--- DATASET CONTENT Enclosed Below ---
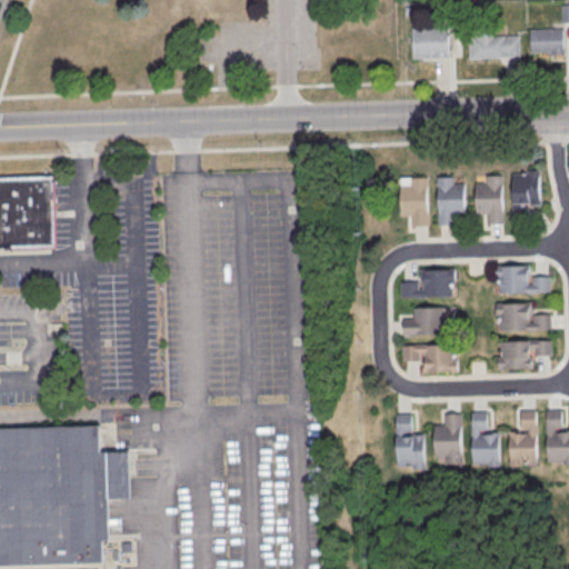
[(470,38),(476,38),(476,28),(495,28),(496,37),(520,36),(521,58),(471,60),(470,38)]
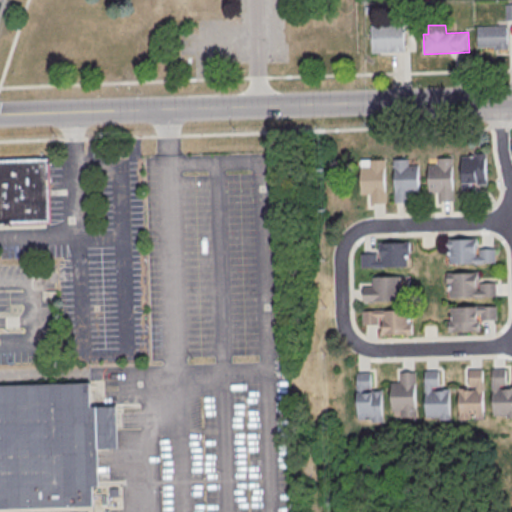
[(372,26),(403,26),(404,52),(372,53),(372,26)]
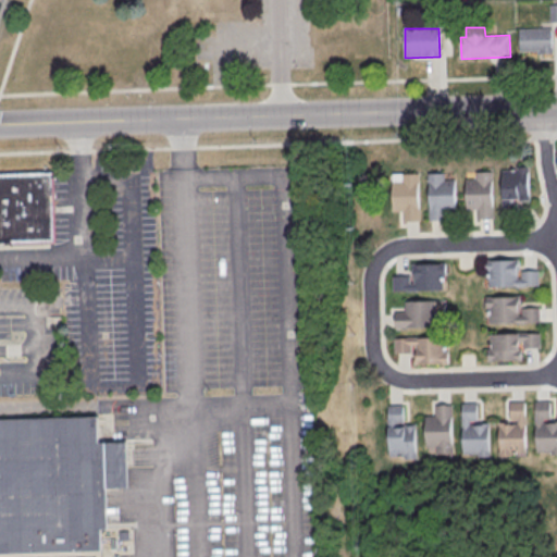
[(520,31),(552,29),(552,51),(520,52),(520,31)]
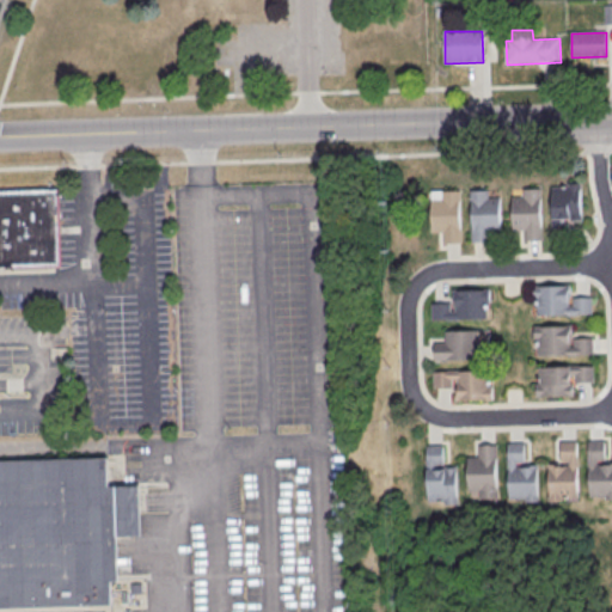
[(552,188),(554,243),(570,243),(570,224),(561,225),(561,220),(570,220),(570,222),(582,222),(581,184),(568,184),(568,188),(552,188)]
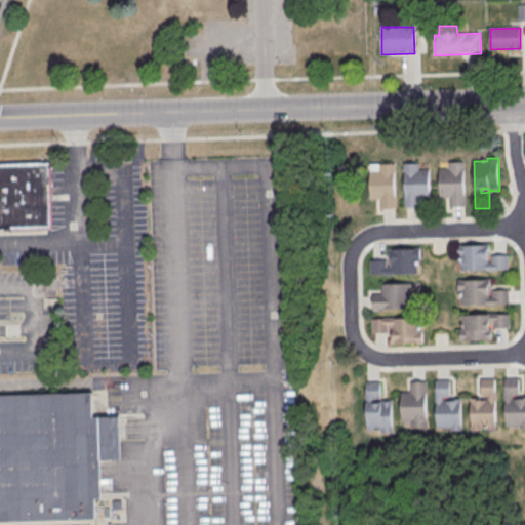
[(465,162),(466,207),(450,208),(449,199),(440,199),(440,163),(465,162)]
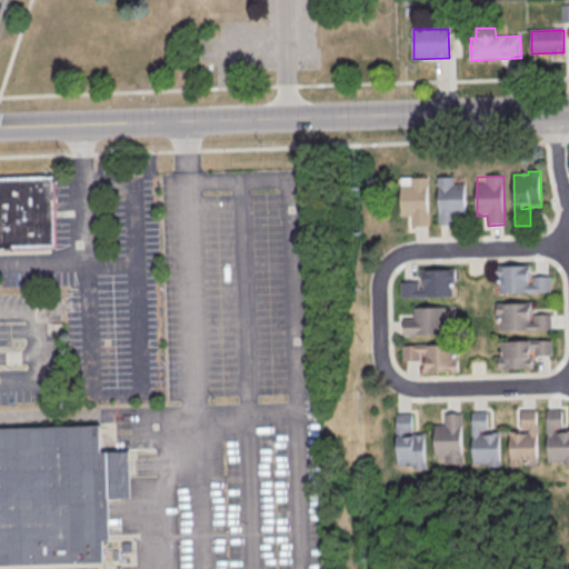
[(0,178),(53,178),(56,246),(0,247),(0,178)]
--- End of Enclosed DATASET CONTENT ---
TRY IT
Would you transcribe, exactly and only, the lines from the one that contains "[(372,26),(403,26),(404,52),(372,53),(372,26)]" through the last line of the data above, without any pictures?

RESULT OF THE TASK
[(372,26),(403,26),(404,52),(372,53),(372,26)]
[(520,31),(552,29),(552,51),(520,52),(520,31)]
[(552,188),(554,243),(570,243),(570,224),(561,225),(561,220),(570,220),(570,222),(582,222),(581,184),(568,184),(568,188),(552,188)]
[(465,162),(466,207),(450,208),(449,199),(440,199),(440,163),(465,162)]
[(0,178),(53,178),(56,246),(0,247),(0,178)]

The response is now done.